## EXERCISE MATERIAL
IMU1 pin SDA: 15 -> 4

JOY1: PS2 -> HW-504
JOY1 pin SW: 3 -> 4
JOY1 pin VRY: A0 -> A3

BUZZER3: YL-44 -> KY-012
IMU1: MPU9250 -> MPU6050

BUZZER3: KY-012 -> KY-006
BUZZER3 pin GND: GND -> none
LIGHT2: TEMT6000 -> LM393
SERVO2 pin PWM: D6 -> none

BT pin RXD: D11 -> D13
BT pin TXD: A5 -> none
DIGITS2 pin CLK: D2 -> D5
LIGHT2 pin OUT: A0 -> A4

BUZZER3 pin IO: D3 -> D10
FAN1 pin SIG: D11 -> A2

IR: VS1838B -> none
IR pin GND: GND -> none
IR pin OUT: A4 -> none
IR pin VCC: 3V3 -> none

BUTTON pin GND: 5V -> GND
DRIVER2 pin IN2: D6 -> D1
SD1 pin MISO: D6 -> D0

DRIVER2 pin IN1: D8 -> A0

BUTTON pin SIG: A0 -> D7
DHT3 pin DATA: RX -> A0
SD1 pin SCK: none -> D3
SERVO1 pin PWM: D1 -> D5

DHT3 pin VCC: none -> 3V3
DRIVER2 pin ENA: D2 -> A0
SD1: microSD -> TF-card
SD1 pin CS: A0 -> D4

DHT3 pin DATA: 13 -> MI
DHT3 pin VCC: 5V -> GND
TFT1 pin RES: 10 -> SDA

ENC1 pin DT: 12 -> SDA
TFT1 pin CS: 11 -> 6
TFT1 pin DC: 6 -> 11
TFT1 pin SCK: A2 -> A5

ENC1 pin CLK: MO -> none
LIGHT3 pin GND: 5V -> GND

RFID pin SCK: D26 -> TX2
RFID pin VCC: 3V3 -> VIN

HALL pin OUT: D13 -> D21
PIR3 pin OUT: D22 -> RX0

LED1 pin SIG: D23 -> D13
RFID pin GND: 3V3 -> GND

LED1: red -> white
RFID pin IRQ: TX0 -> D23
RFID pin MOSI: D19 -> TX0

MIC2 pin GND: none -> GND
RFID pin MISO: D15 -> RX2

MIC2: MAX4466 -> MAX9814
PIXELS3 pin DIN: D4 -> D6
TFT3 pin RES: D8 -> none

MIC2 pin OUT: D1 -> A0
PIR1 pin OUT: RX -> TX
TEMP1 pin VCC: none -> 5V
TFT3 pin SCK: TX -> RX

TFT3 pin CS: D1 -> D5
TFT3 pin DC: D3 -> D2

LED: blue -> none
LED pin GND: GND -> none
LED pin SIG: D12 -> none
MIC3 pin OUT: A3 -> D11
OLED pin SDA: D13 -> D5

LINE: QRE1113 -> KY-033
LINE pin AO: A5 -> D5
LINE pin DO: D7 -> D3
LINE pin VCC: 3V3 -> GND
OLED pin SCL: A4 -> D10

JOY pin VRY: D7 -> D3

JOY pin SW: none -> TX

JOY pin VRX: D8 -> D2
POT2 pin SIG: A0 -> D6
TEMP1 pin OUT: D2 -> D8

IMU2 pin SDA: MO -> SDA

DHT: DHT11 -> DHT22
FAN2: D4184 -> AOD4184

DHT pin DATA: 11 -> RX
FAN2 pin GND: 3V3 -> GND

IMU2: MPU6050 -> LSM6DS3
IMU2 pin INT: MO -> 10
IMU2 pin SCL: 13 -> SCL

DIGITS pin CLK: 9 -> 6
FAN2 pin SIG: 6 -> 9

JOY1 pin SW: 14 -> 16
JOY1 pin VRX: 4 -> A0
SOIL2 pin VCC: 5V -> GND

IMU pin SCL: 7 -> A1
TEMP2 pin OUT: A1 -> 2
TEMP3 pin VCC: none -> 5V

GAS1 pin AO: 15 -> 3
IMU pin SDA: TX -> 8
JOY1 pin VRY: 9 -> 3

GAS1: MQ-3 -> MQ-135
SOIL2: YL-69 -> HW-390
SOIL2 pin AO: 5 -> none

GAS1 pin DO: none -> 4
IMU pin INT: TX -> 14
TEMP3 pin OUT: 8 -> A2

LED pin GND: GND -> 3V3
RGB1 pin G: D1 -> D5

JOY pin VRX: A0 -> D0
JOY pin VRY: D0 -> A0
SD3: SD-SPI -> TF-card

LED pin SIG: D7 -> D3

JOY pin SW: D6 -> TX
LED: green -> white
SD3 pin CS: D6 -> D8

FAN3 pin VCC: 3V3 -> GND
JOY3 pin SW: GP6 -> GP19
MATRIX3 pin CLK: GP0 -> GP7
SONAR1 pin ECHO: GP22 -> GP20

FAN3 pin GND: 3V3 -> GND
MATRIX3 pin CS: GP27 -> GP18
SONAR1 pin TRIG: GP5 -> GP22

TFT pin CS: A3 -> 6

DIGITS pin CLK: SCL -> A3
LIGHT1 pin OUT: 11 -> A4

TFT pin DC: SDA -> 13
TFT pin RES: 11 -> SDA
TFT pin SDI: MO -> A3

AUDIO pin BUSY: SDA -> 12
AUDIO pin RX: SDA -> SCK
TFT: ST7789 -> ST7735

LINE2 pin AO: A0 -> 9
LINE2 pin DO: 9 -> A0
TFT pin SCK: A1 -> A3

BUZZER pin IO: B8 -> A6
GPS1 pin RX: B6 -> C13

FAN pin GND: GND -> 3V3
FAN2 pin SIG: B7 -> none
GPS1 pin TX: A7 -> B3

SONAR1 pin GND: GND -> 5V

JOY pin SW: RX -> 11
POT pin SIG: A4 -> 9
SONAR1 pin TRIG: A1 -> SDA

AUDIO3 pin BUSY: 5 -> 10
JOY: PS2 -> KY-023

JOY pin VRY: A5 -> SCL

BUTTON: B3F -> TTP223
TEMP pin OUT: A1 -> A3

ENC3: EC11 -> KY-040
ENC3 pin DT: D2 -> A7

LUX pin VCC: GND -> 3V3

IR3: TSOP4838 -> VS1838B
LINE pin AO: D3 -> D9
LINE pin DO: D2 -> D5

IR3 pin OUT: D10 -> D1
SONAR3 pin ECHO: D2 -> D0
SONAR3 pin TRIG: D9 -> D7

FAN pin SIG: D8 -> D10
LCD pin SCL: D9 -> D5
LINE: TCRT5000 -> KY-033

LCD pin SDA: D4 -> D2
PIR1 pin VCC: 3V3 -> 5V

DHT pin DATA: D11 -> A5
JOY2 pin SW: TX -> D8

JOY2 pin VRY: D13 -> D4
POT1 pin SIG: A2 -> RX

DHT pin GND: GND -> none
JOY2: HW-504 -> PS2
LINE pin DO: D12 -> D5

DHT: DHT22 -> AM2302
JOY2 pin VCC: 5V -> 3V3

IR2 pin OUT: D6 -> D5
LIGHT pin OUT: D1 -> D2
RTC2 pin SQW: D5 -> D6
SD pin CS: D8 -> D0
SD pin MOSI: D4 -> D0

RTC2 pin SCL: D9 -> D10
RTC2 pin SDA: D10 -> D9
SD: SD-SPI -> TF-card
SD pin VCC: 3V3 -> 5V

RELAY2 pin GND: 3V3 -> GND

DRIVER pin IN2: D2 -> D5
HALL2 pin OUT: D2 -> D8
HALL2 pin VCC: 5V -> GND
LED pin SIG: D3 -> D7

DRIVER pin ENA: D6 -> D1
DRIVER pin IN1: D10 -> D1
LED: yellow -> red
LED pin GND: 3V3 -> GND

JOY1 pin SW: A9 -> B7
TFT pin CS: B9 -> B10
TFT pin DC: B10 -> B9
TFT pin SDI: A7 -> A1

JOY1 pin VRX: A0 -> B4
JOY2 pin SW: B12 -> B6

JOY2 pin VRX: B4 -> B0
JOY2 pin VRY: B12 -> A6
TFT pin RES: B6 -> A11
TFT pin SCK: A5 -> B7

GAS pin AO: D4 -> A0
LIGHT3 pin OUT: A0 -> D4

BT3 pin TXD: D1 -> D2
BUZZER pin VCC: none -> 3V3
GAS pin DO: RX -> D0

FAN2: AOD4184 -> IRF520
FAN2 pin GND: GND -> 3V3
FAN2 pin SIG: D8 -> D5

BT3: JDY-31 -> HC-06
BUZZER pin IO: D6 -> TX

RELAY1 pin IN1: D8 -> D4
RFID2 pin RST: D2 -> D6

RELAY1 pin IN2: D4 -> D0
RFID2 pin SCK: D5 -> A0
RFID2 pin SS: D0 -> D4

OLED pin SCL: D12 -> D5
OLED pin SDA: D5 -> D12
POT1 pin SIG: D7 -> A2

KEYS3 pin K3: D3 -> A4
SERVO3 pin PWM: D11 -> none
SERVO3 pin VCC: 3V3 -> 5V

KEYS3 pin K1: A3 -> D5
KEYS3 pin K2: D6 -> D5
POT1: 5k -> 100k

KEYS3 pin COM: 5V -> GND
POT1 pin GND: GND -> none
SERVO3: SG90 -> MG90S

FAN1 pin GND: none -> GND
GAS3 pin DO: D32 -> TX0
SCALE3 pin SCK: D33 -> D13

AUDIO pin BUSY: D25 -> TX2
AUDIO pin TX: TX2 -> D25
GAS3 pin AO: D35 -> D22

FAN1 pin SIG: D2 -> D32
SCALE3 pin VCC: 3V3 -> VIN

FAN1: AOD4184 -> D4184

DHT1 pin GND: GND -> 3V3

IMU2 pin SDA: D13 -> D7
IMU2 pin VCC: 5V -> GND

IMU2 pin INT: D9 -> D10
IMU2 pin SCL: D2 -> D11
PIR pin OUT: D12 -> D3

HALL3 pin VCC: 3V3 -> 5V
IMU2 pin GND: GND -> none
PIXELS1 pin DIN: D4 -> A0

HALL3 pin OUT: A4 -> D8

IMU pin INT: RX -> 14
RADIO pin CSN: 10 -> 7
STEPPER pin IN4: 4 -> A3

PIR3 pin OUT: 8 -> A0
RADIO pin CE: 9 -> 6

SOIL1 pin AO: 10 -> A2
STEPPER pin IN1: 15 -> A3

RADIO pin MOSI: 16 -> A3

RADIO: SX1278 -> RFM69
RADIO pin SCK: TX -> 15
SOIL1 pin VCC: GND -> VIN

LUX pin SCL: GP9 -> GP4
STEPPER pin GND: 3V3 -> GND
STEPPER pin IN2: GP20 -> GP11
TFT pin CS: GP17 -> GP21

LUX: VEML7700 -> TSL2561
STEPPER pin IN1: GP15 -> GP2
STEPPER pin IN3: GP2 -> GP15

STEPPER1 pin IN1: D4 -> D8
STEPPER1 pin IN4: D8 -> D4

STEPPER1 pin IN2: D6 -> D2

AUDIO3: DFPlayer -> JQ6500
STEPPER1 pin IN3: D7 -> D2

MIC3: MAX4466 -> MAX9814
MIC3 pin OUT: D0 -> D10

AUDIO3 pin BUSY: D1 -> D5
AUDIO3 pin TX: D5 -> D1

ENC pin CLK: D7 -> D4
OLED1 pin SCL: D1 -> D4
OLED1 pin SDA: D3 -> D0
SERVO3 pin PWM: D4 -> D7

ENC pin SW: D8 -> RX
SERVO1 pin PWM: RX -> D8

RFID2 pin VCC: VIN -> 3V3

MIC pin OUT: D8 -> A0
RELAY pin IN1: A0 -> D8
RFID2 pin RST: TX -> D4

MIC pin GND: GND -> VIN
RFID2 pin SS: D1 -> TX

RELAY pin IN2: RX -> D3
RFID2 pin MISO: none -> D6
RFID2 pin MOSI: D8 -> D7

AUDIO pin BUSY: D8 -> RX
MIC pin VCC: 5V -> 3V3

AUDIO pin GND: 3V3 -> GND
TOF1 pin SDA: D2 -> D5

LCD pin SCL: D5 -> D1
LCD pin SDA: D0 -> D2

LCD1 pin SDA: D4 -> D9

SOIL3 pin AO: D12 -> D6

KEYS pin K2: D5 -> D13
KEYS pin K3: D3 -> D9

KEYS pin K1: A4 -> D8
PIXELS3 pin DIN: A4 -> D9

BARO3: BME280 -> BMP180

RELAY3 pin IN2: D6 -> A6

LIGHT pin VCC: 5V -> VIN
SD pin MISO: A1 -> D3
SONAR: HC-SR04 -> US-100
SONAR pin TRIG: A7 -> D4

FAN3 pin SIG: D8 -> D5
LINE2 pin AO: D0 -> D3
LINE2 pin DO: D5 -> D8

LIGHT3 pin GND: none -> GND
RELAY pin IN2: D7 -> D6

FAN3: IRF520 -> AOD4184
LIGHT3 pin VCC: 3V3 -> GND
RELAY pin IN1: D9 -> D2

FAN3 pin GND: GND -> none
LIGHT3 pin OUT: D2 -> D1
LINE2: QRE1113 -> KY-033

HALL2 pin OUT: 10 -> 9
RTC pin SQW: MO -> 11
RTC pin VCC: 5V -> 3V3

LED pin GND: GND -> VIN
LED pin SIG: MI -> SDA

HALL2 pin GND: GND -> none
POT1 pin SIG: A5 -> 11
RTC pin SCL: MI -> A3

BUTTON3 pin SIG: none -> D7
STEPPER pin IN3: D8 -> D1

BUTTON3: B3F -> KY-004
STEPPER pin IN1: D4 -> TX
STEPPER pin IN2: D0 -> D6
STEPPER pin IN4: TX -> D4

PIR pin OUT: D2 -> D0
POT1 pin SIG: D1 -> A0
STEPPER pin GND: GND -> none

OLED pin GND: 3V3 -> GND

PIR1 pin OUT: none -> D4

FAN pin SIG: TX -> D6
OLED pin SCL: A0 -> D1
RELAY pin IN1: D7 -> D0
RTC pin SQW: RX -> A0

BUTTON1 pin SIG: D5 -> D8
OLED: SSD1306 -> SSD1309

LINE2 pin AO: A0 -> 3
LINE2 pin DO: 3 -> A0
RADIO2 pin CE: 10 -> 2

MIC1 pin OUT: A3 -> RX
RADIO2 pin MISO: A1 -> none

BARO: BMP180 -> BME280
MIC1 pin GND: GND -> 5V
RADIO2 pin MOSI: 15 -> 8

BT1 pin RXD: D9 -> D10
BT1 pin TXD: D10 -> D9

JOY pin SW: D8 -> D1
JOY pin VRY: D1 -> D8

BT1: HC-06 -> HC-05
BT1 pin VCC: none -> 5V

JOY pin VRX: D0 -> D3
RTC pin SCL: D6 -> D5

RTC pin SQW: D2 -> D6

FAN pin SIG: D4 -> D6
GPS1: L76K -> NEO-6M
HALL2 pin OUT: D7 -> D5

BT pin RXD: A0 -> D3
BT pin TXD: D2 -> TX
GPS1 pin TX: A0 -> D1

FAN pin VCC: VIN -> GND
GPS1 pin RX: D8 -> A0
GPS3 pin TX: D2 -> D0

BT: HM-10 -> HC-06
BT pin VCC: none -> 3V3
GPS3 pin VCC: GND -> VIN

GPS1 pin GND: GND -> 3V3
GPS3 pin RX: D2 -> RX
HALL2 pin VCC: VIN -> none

## WORK ORDER
From the data above, return every line from the line that has "ENC1 pin DT: 12 -> SDA" up to and including the line that has "LED: blue -> none", exactly.

## OUTPUT OF THE EXERCISE
ENC1 pin DT: 12 -> SDA
TFT1 pin CS: 11 -> 6
TFT1 pin DC: 6 -> 11
TFT1 pin SCK: A2 -> A5

ENC1 pin CLK: MO -> none
LIGHT3 pin GND: 5V -> GND

RFID pin SCK: D26 -> TX2
RFID pin VCC: 3V3 -> VIN

HALL pin OUT: D13 -> D21
PIR3 pin OUT: D22 -> RX0

LED1 pin SIG: D23 -> D13
RFID pin GND: 3V3 -> GND

LED1: red -> white
RFID pin IRQ: TX0 -> D23
RFID pin MOSI: D19 -> TX0

MIC2 pin GND: none -> GND
RFID pin MISO: D15 -> RX2

MIC2: MAX4466 -> MAX9814
PIXELS3 pin DIN: D4 -> D6
TFT3 pin RES: D8 -> none

MIC2 pin OUT: D1 -> A0
PIR1 pin OUT: RX -> TX
TEMP1 pin VCC: none -> 5V
TFT3 pin SCK: TX -> RX

TFT3 pin CS: D1 -> D5
TFT3 pin DC: D3 -> D2

LED: blue -> none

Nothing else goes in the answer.